## Assignment:
The full listing, written out exactly and without images, is the expected result.

## Data block:
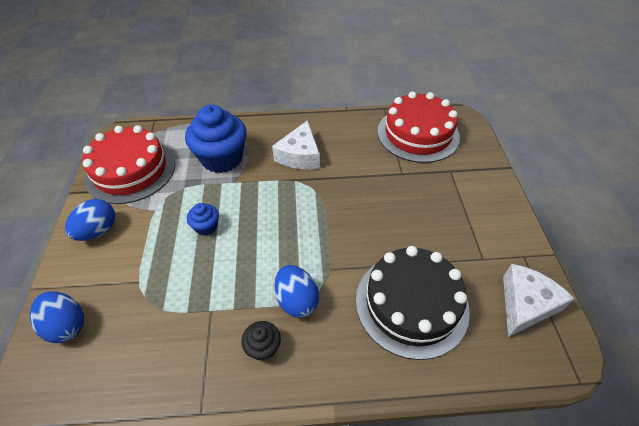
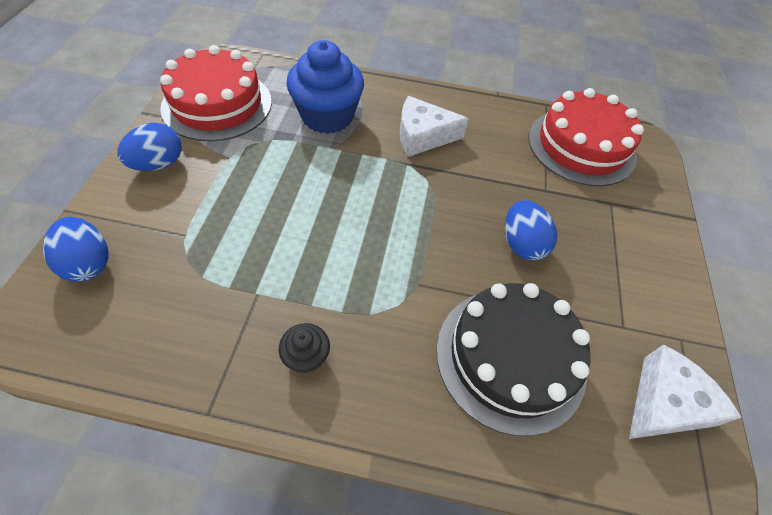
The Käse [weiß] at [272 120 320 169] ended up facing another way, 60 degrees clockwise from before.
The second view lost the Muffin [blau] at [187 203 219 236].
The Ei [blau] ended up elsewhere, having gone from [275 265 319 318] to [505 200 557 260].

## Exercise output:
The Käse [weiß] at [272 120 320 169] ended up facing another way, 60 degrees clockwise from before.
The second view lost the Muffin [blau] at [187 203 219 236].
The Ei [blau] ended up elsewhere, having gone from [275 265 319 318] to [505 200 557 260].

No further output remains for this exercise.